Listed entries:
========
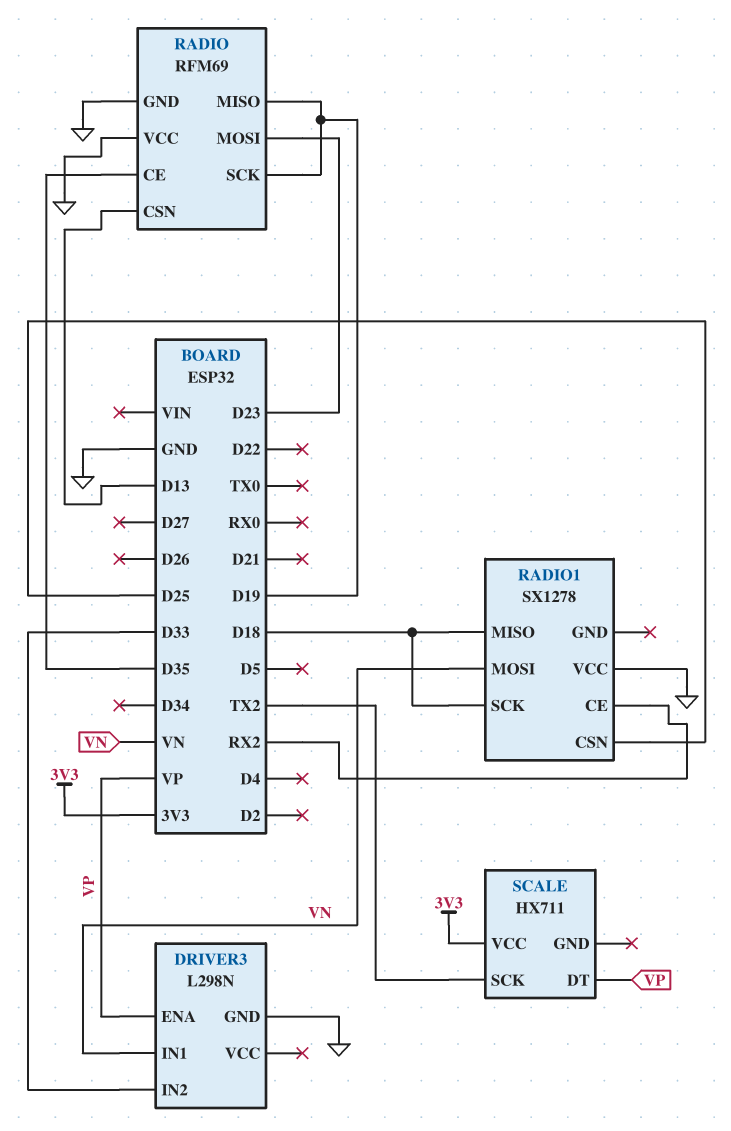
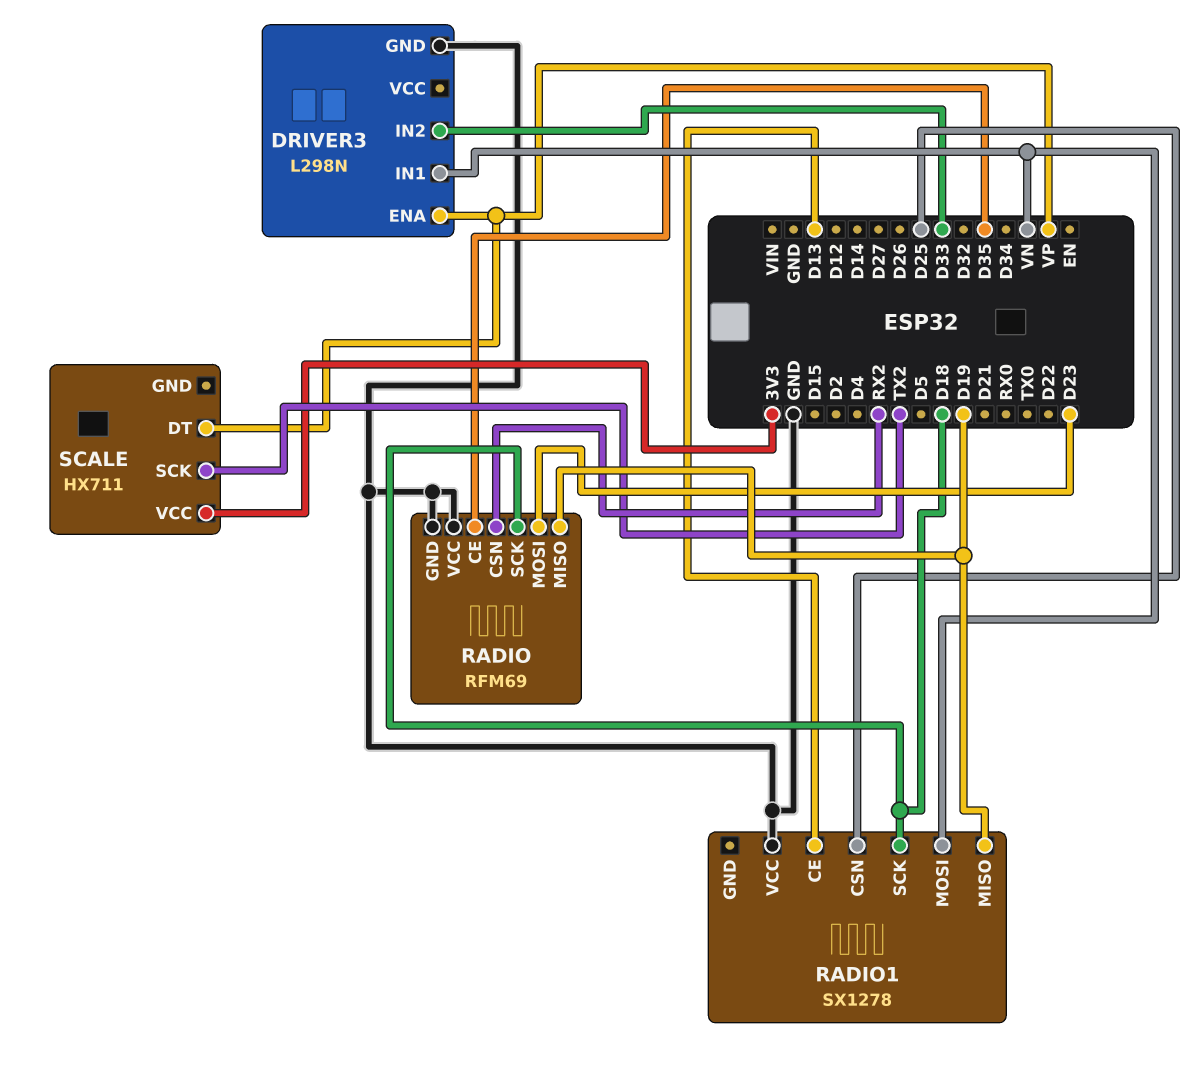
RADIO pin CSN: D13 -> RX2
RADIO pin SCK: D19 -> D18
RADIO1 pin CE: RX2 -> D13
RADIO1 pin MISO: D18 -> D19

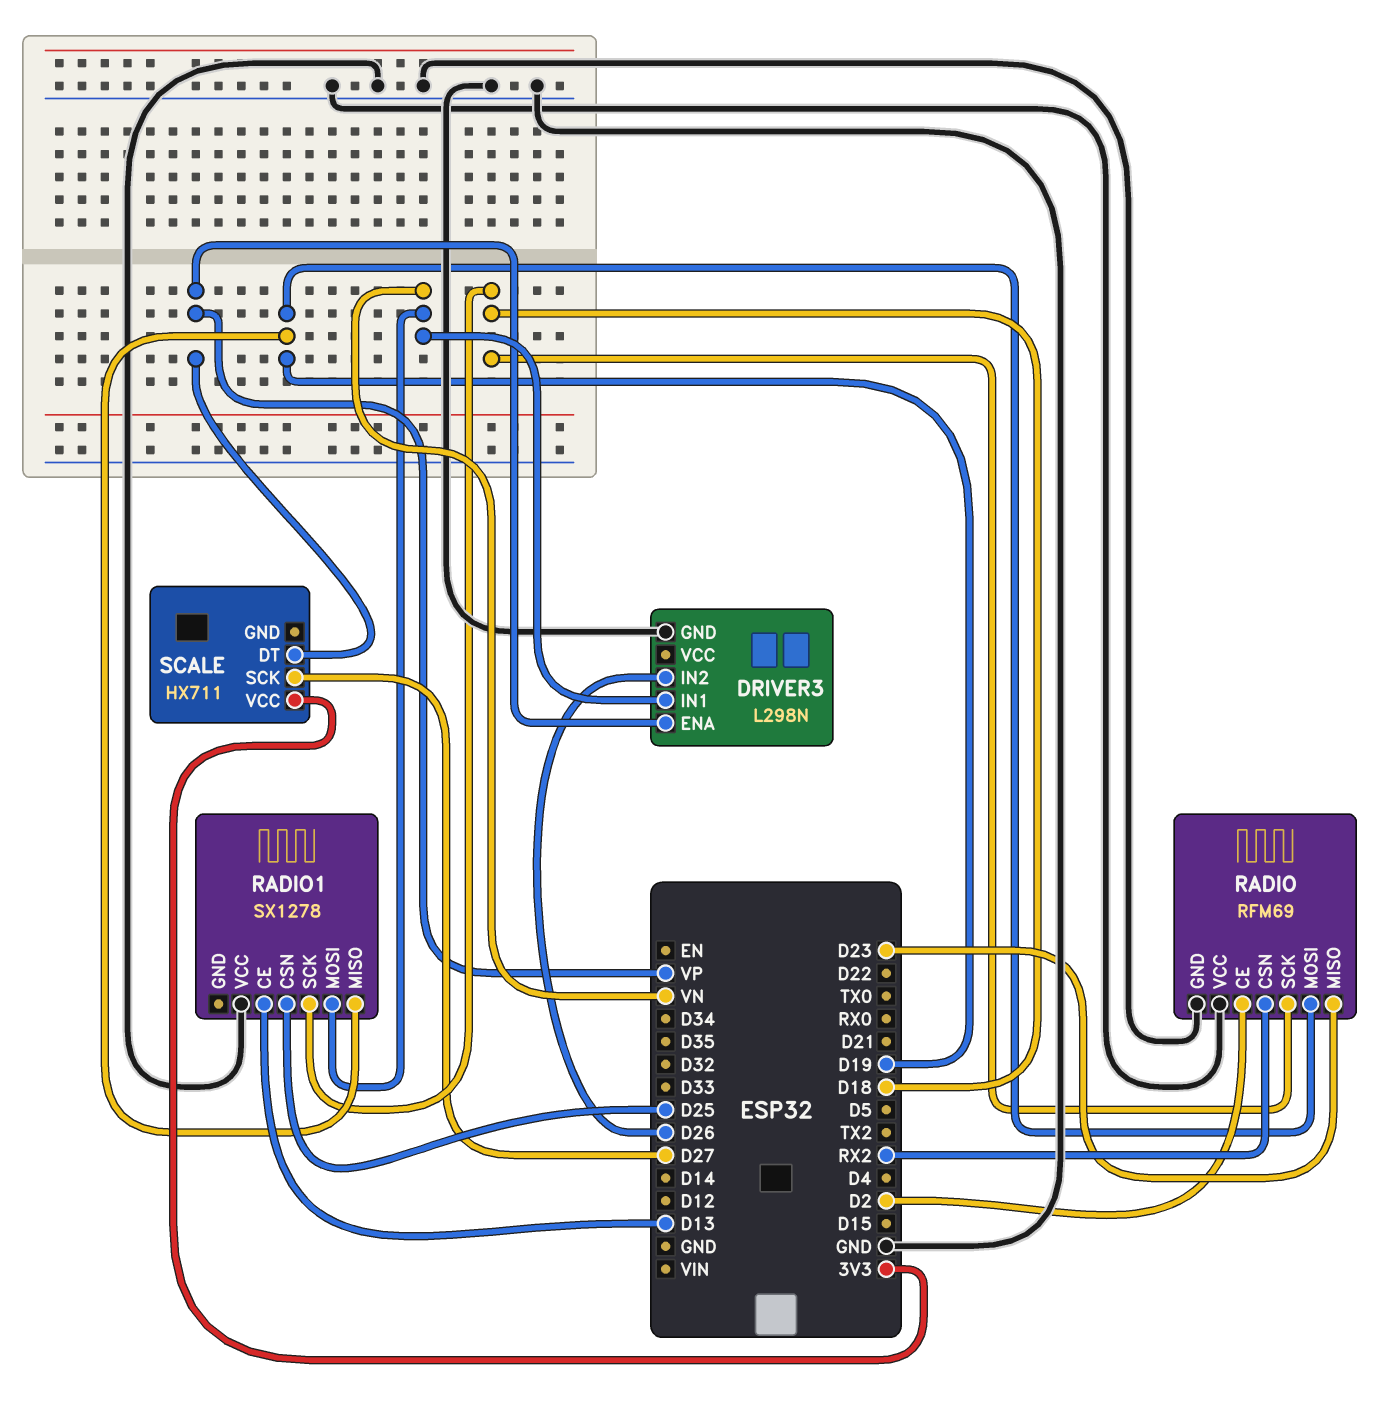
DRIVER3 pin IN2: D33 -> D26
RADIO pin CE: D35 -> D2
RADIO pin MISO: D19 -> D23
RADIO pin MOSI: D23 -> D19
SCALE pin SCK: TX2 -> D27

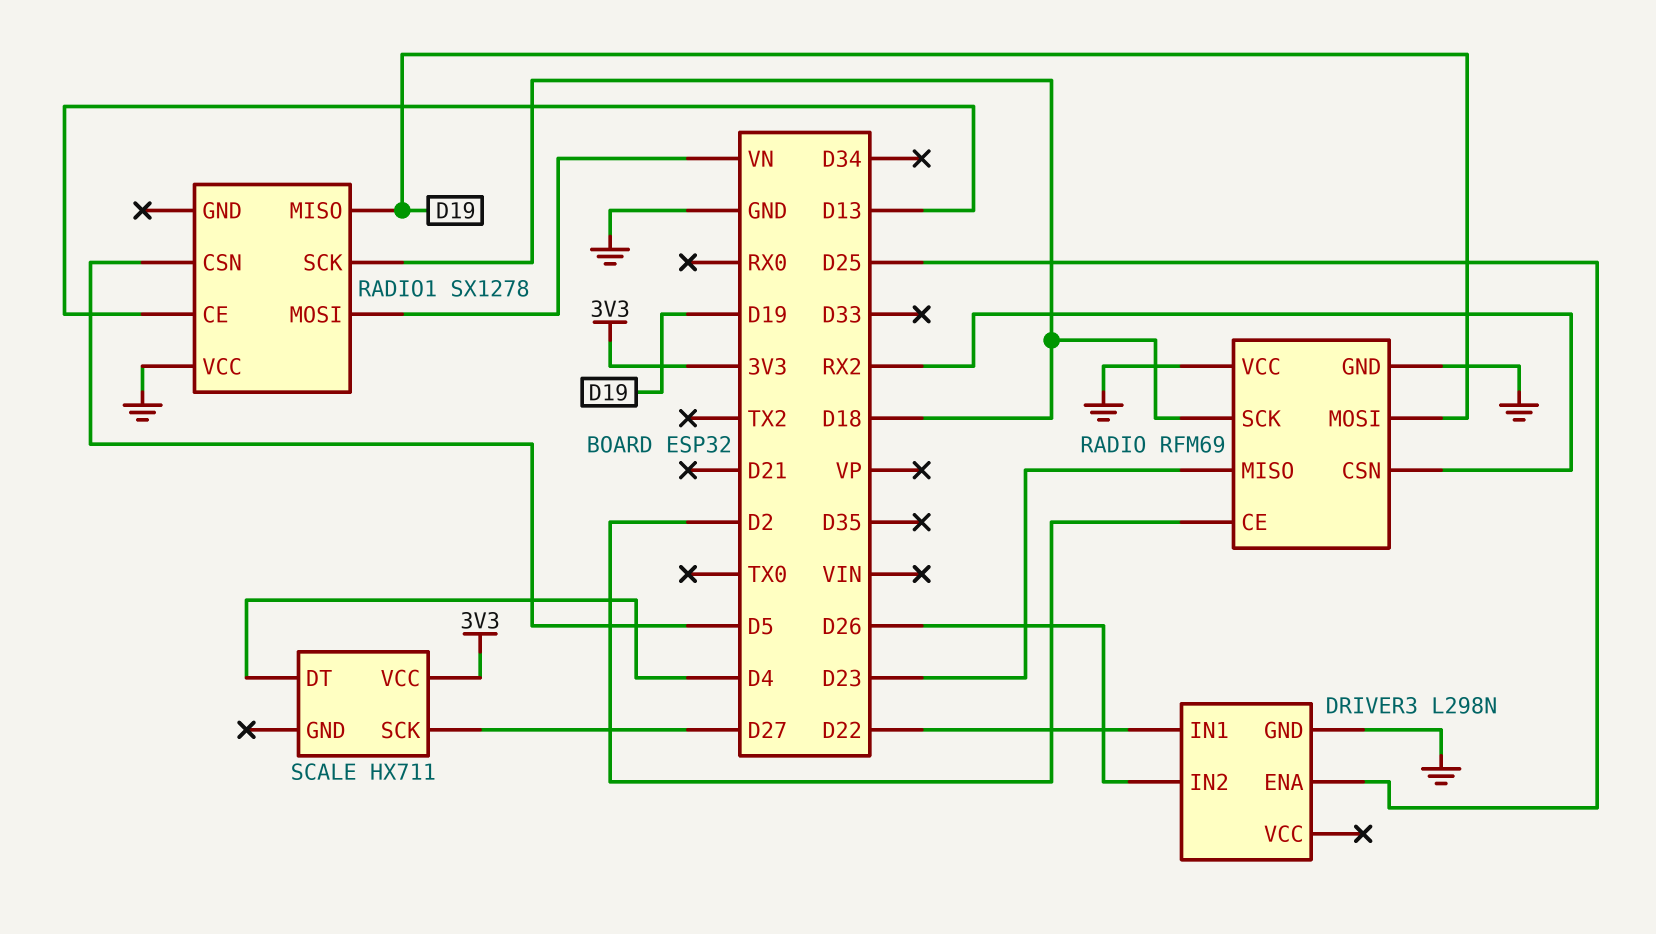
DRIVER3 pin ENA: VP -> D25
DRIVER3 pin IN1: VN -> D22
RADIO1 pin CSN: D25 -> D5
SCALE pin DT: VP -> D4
========
Could the entries above be copied out exactly, with no pictures included?

Output:
RADIO pin CSN: D13 -> RX2
RADIO pin SCK: D19 -> D18
RADIO1 pin CE: RX2 -> D13
RADIO1 pin MISO: D18 -> D19

DRIVER3 pin IN2: D33 -> D26
RADIO pin CE: D35 -> D2
RADIO pin MISO: D19 -> D23
RADIO pin MOSI: D23 -> D19
SCALE pin SCK: TX2 -> D27

DRIVER3 pin ENA: VP -> D25
DRIVER3 pin IN1: VN -> D22
RADIO1 pin CSN: D25 -> D5
SCALE pin DT: VP -> D4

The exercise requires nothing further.